● **DATASET EXTRACT**:
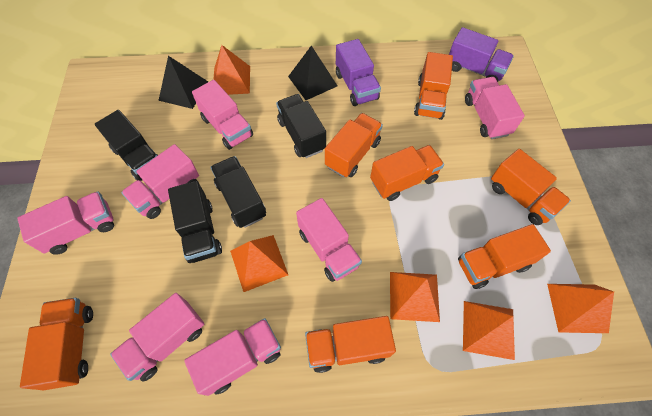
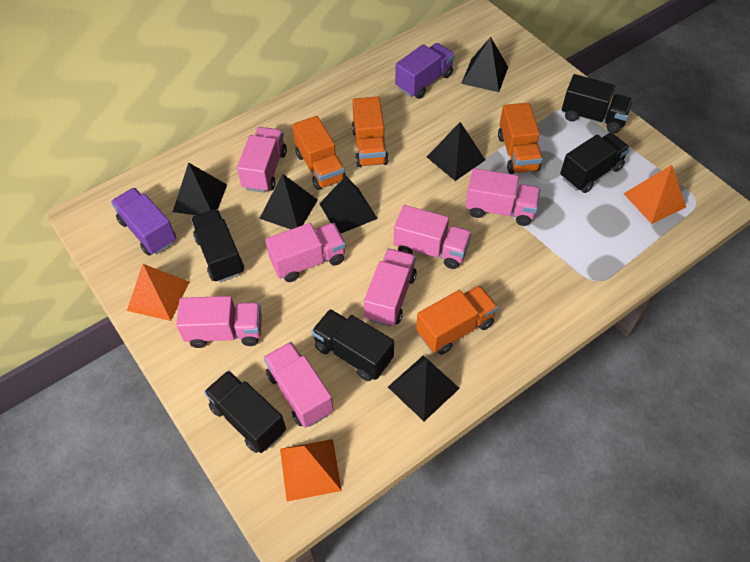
black pyramid: 2 -> 6
black truck: 4 -> 5
orange pyramid: 5 -> 3
orange truck: 7 -> 4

● **WORK INSTRUCTION**: Reproduce exactly the line containing "black truck: 4 -> 5" and all lines after it through the end of the listing above; leave out every earlier line.

● **REPLY TO THE EXERCISE**:
black truck: 4 -> 5
orange pyramid: 5 -> 3
orange truck: 7 -> 4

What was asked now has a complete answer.